*** Opening SUPPLIED DATA ***

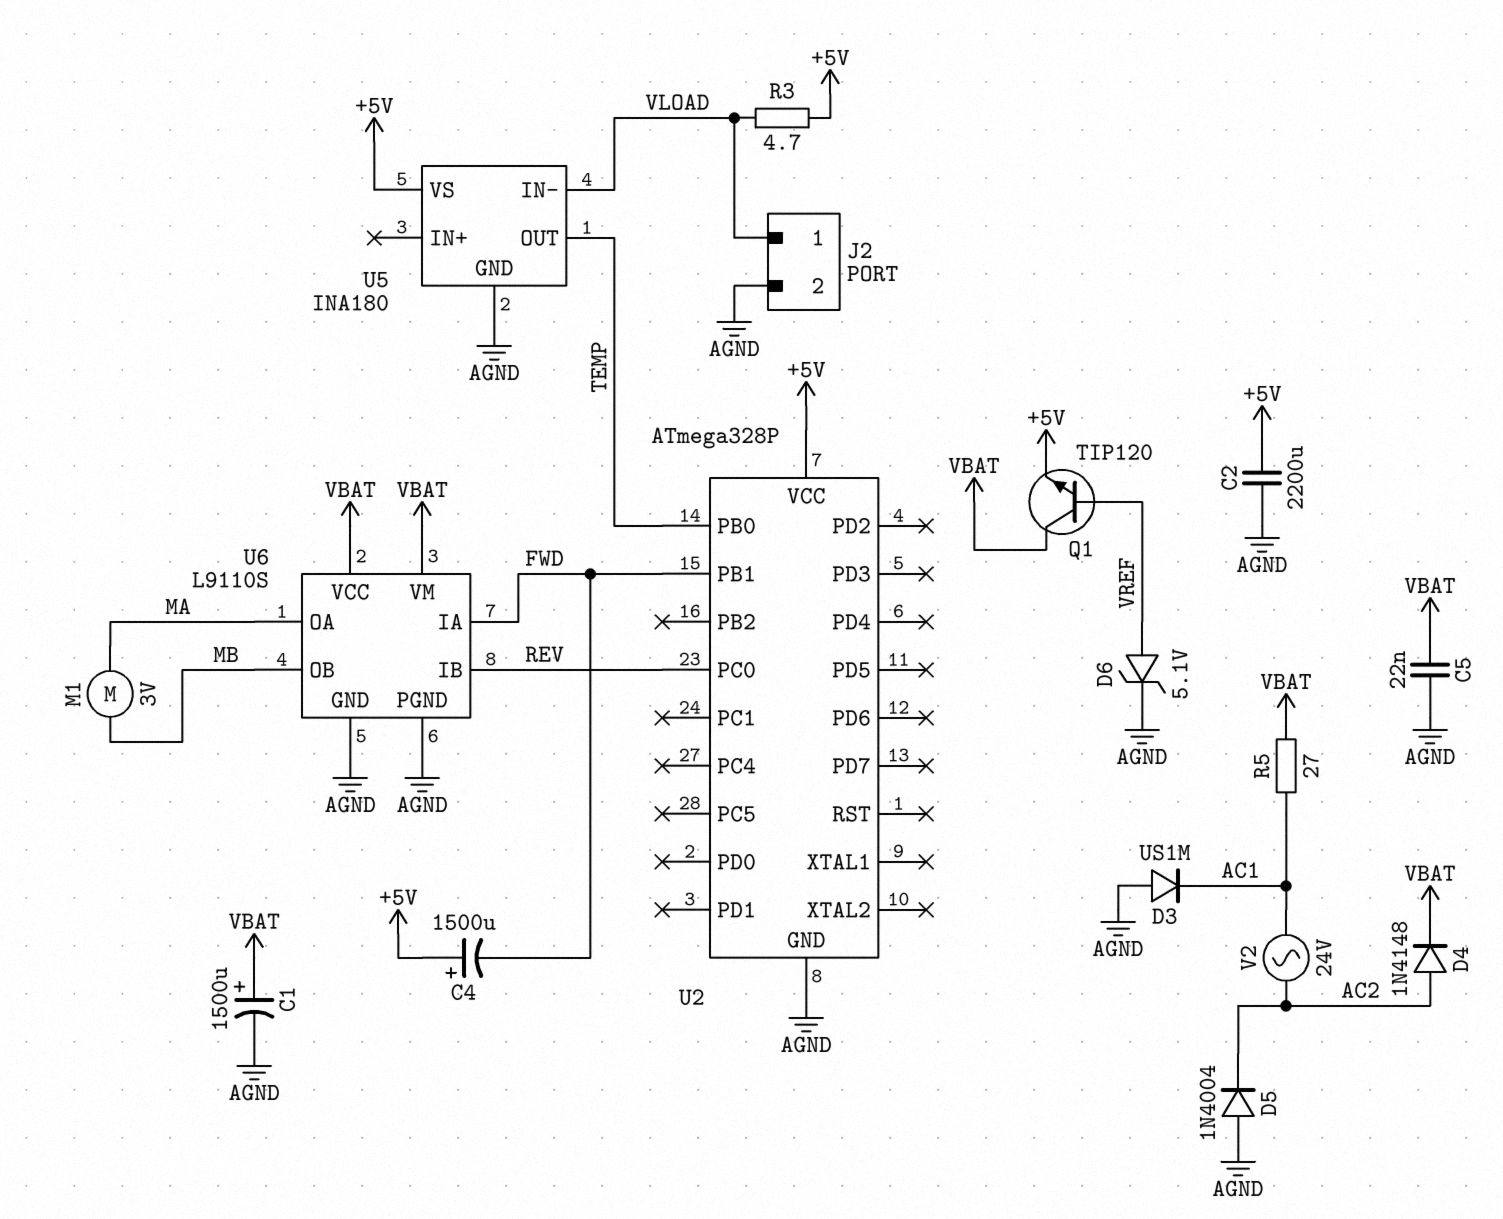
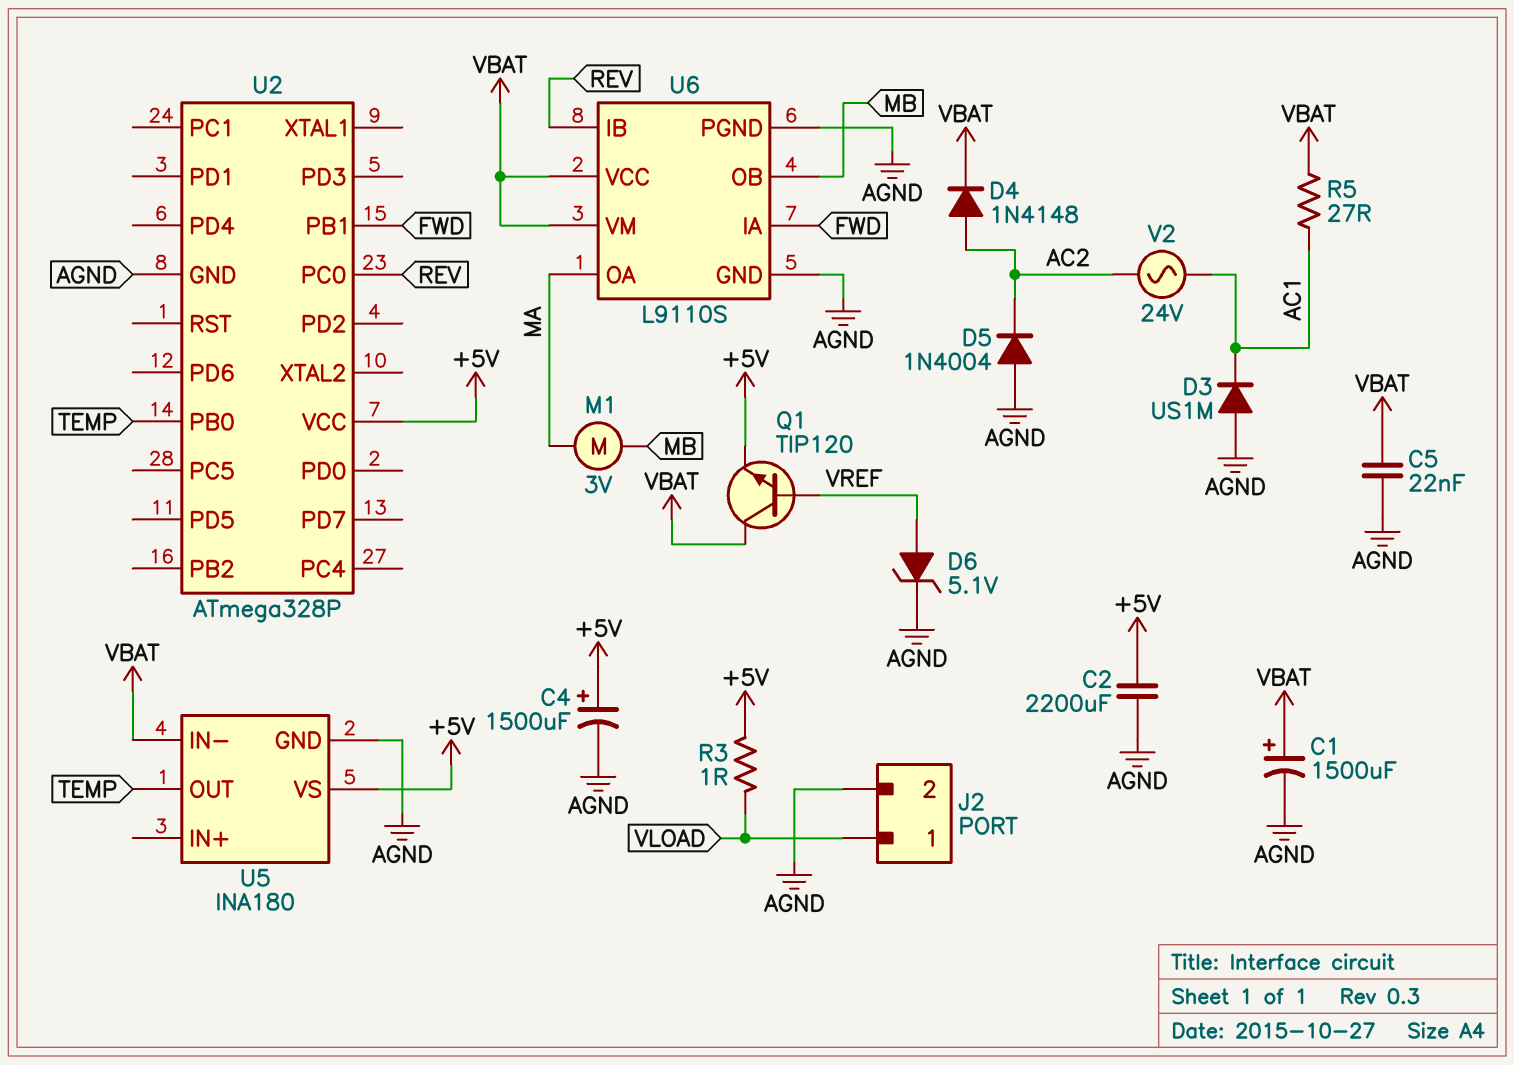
C4: 1500uF (plus +5V, minus FWD) -> 1500uF (plus +5V, minus AGND)
R3: 4.7 (+5V, VLOAD) -> 1 (+5V, VLOAD)
U5 pin IN-: VLOAD -> VBAT

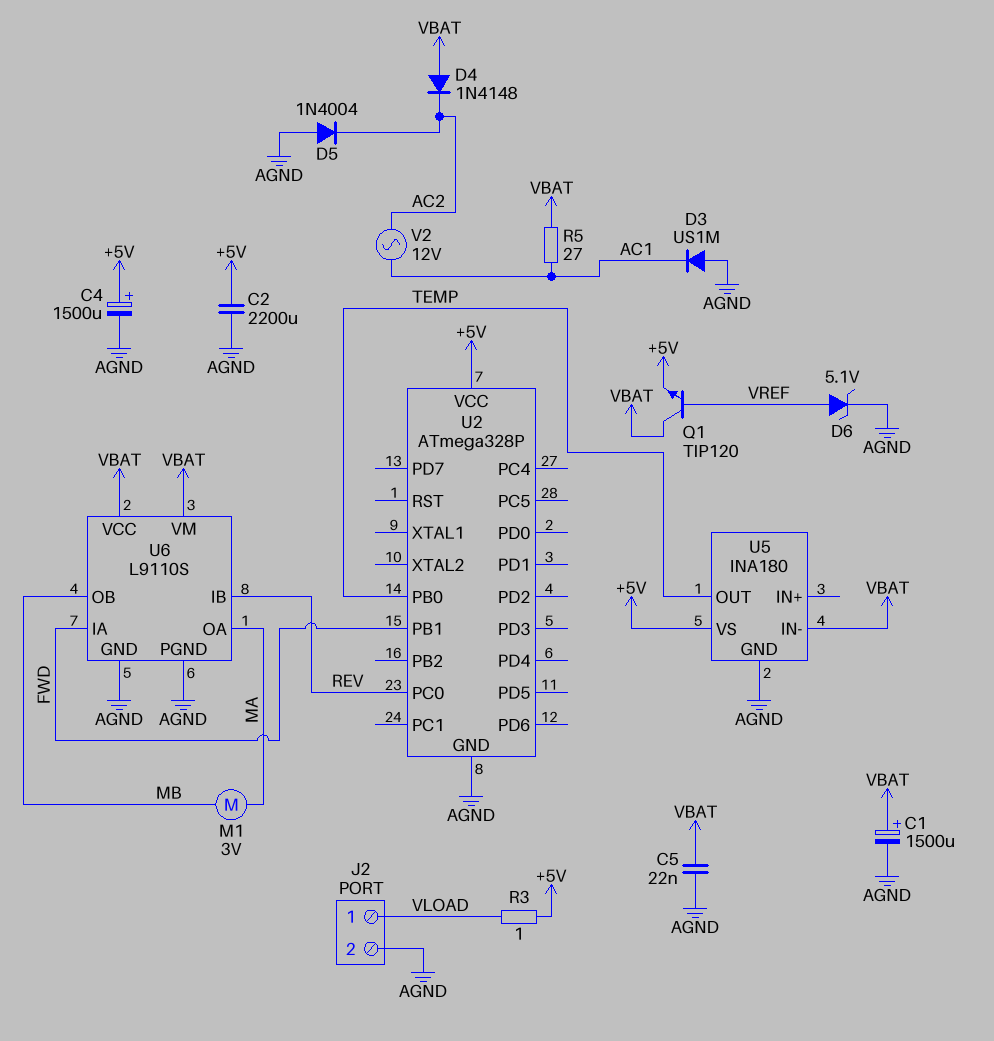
D4: diode 1N4148 (A AC2, K VBAT) -> diode 1N4148 (A VBAT, K AC2)
V2: AC 24V (AC1, AC2) -> AC 12V (AC1, AC2)

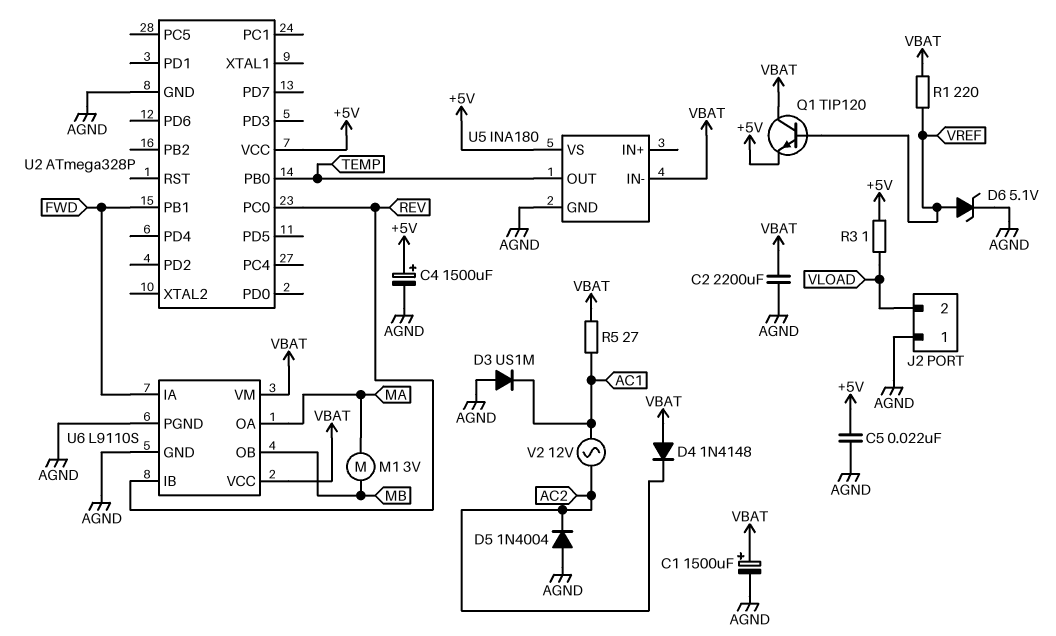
C2: 2200uF (+5V, AGND) -> 2200uF (AGND, VBAT)
C5: 22nF (AGND, VBAT) -> 22nF (+5V, AGND)
J2 pin 1: VLOAD -> AGND
J2 pin 2: AGND -> VLOAD
R1: none -> 220 (VBAT, VREF)

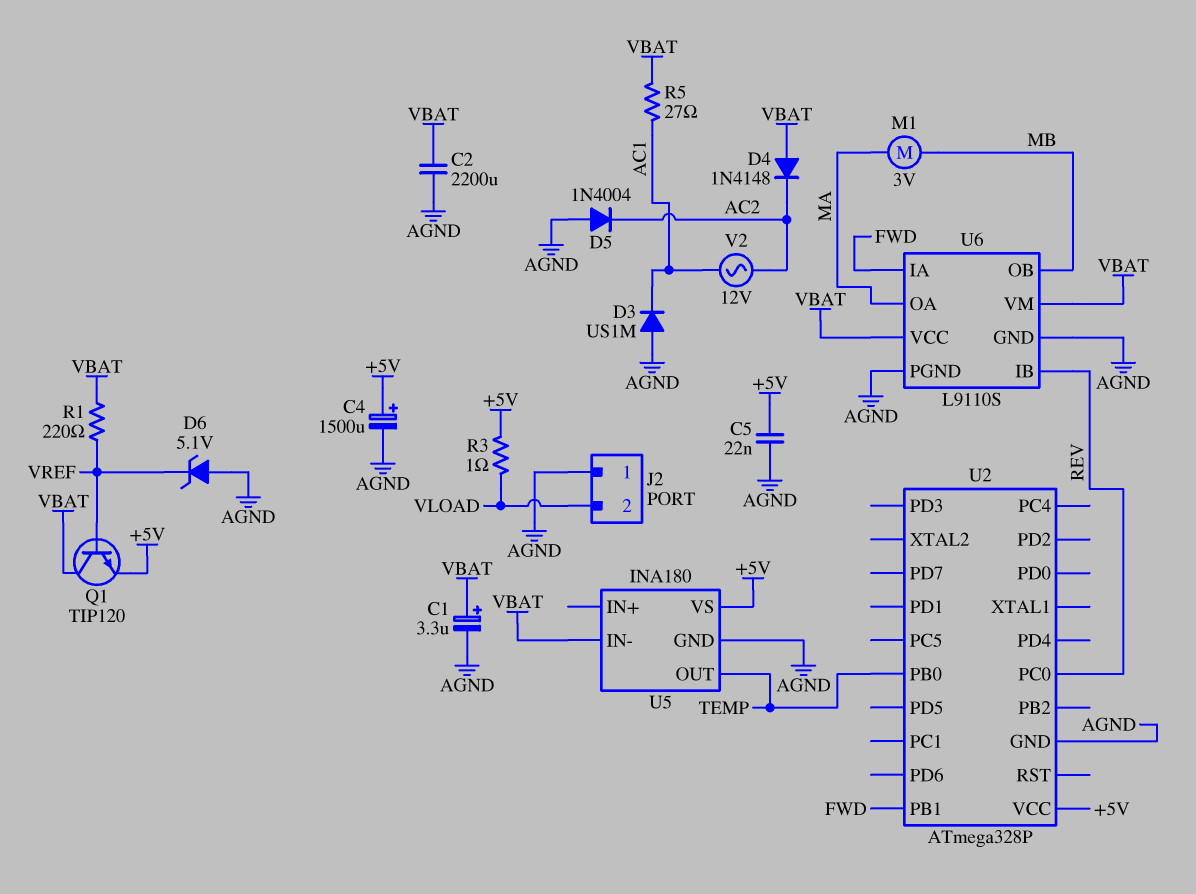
C1: 1500uF (plus VBAT, minus AGND) -> 3.3uF (plus VBAT, minus AGND)
D6: zener 5.1V (A VREF, K AGND) -> zener 5.1V (A AGND, K VREF)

*** Closing SUPPLIED DATA ***

> **WORK INSTRUCTIONS**
Check the data above line by line for the word "minus". State only how many lines contain it.

> **RESPONSE TO THIS TASK**
2